-- Opening Marker --

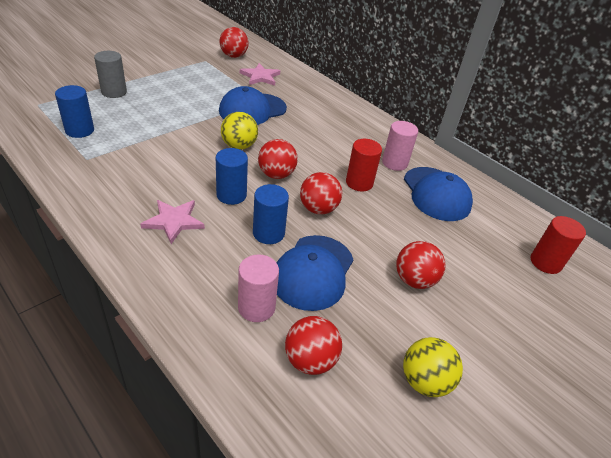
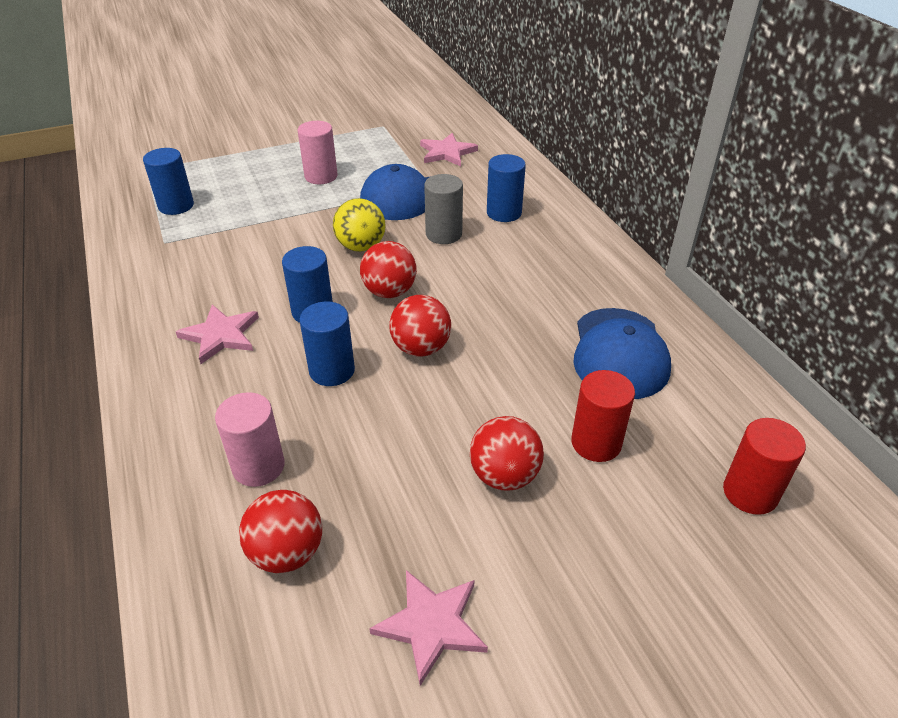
camera: 25 degrees right, 0 degrees up
(114, 92) = (243, 160): grey cylinder -> grey cylinder (443, 234)
(234, 56) = (426, 121): red ball -> none
(313, 272) = (362, 434): blue cap -> none
(320, 114) = (504, 213): none -> blue cylinder
(359, 183) = (504, 319): red cylinder -> red cylinder (596, 443)
(394, 163) = (578, 297): pink cylinder -> pink cylinder (321, 176)
(424, 381) = (431, 625): yellow ball -> pink star

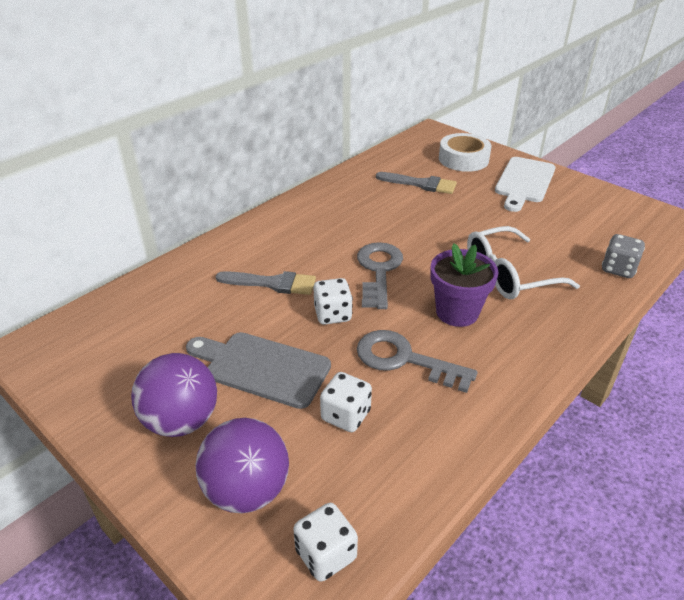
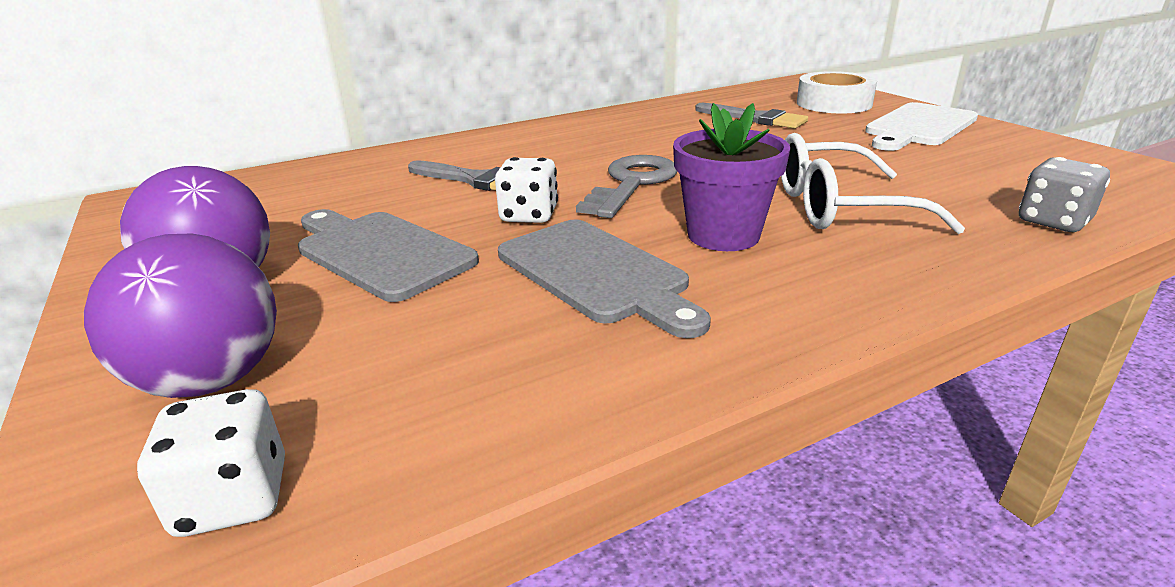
camera: 20 degrees right, 10 degrees down
(346, 415) = (447, 320): white dice -> none
(404, 360) = (596, 273): grey key -> grey cutting board

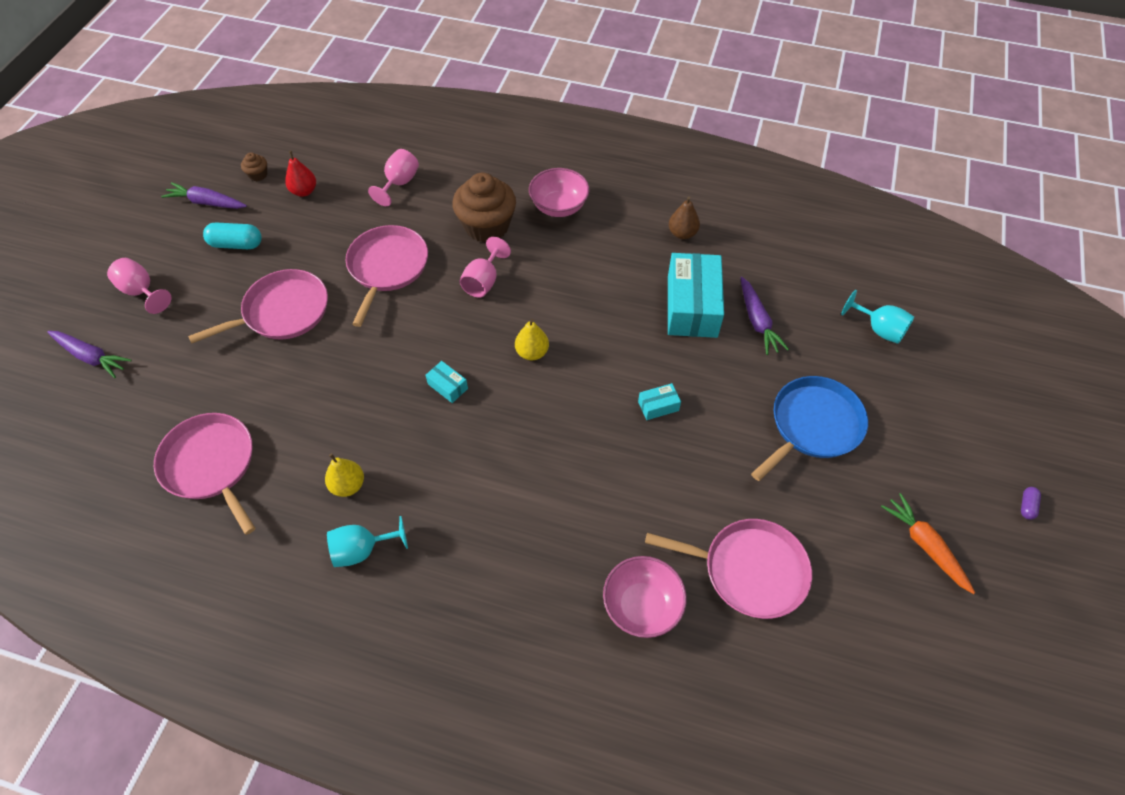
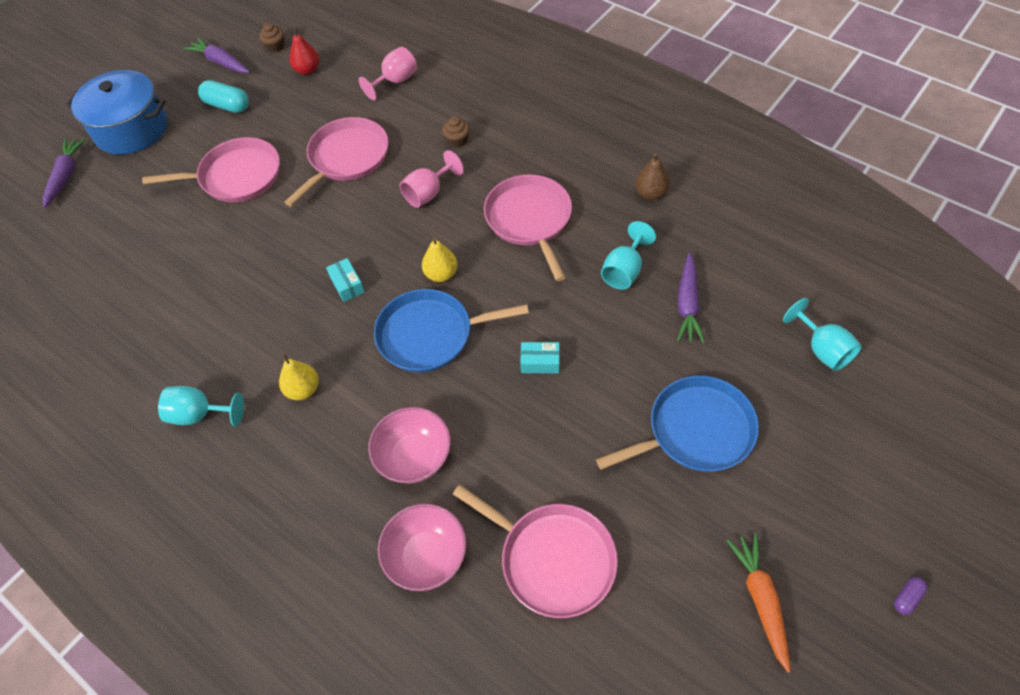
camera: 25 degrees right, 0 degrees up
(91, 357) = (66, 176): purple carrot -> purple carrot turned 135 degrees counterclockwise
(142, 291) = (131, 129): pink goblet -> blue pot
(211, 465) = (113, 298): pink pan -> pink pan (530, 220)
(348, 485) = (216, 351): yellow pear -> yellow pear (303, 389)
(486, 226) = (457, 140): brown cupcake -> brown cupcake, size x0.43
(549, 410) = (430, 335): none -> blue pan
(559, 207) = (536, 137): pink bowl -> pink bowl (414, 457)
(692, 306) = (624, 271): turquoise box -> turquoise goblet

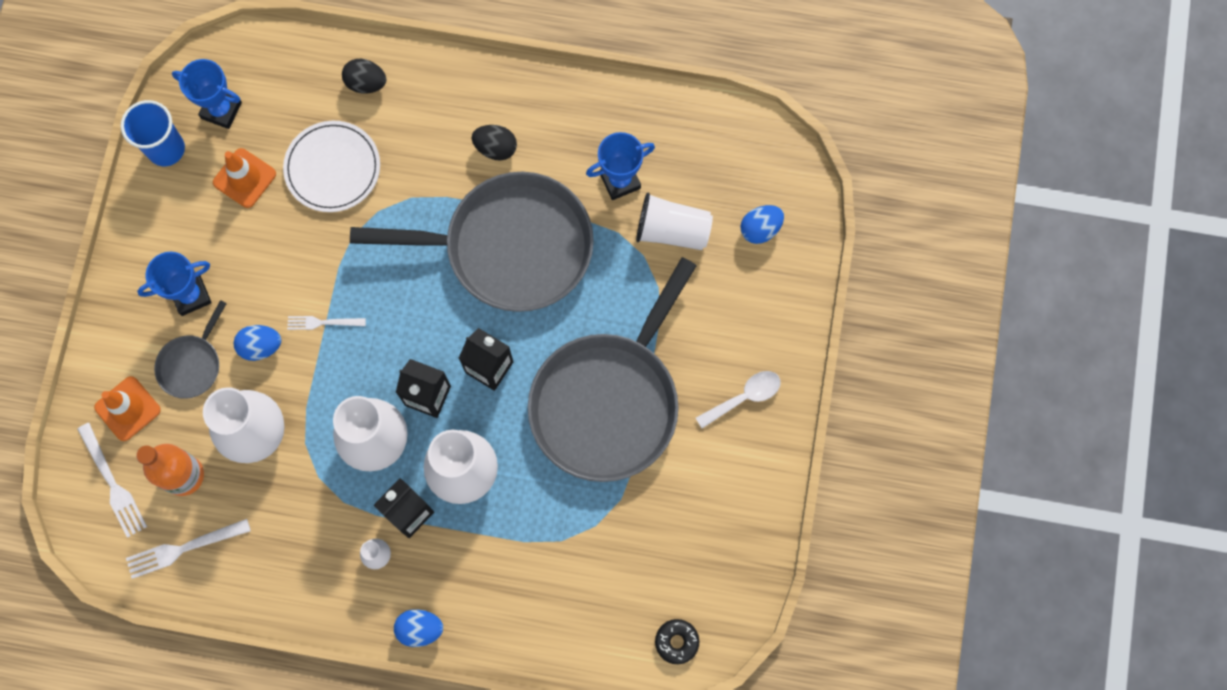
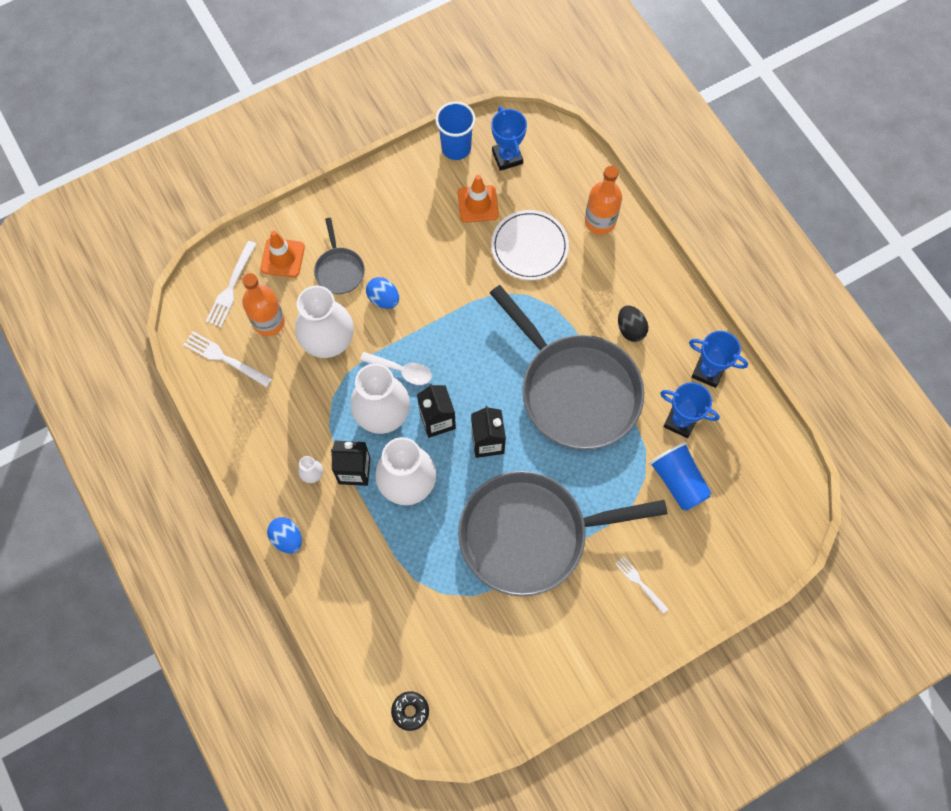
camera: 50 degrees right, 5 degrees down
(191, 295) = (380, 235): blue trophy -> blue trophy (708, 371)
(192, 364) = (339, 270): grey pan -> grey pan turned 90 degrees counterclockwise
(322, 322) = (429, 321): white fork -> white fork (639, 583)
(366, 83) = (600, 221): black egg -> orange bottle
(672, 231) = (678, 481): white cup -> blue cup
(744, 397) = (610, 621): white spoon -> white spoon (401, 370)
(760, 229) = (732, 537): blue egg -> none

-- Closing Marker --

* _How to complete this task_:
From the data above, copy each line where the string "none" appears.

* _Written reply_:
(234, 56) = (426, 121): red ball -> none
(313, 272) = (362, 434): blue cap -> none
(320, 114) = (504, 213): none -> blue cylinder
(346, 415) = (447, 320): white dice -> none
(549, 410) = (430, 335): none -> blue pan
(760, 229) = (732, 537): blue egg -> none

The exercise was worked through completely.